(Action item) The line containing "orange calculator: 4 -> 0" opens the span to copy, and the last line of the records below closes it. Write out that span exactly.

(Material supplied Opens)

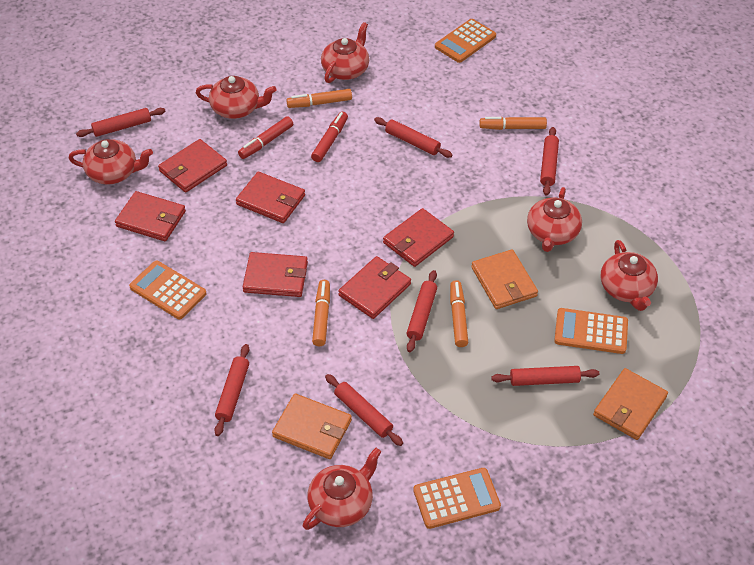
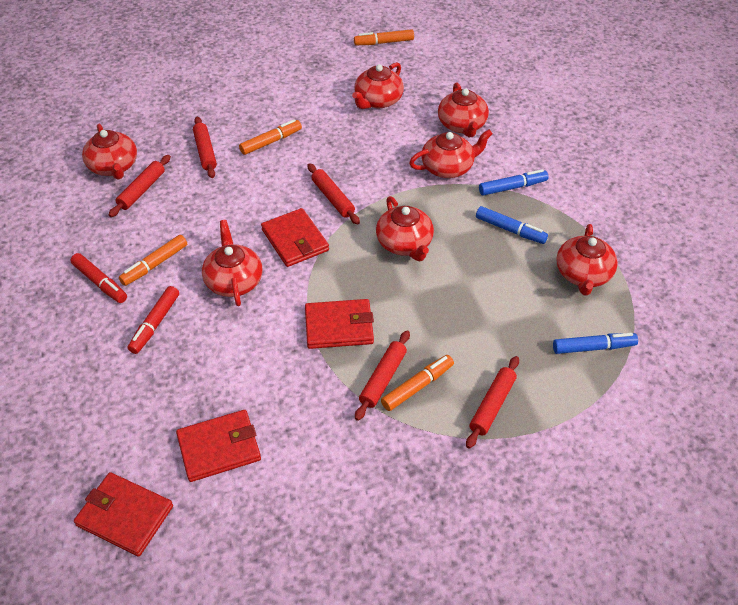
blue marker: 0 -> 3
orange calculator: 4 -> 0
orange wallet: 3 -> 0
red rolling pin: 7 -> 5
red teapot: 6 -> 7
red wallet: 6 -> 4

(Material supplied Closes)

(Solution for this problem)
orange calculator: 4 -> 0
orange wallet: 3 -> 0
red rolling pin: 7 -> 5
red teapot: 6 -> 7
red wallet: 6 -> 4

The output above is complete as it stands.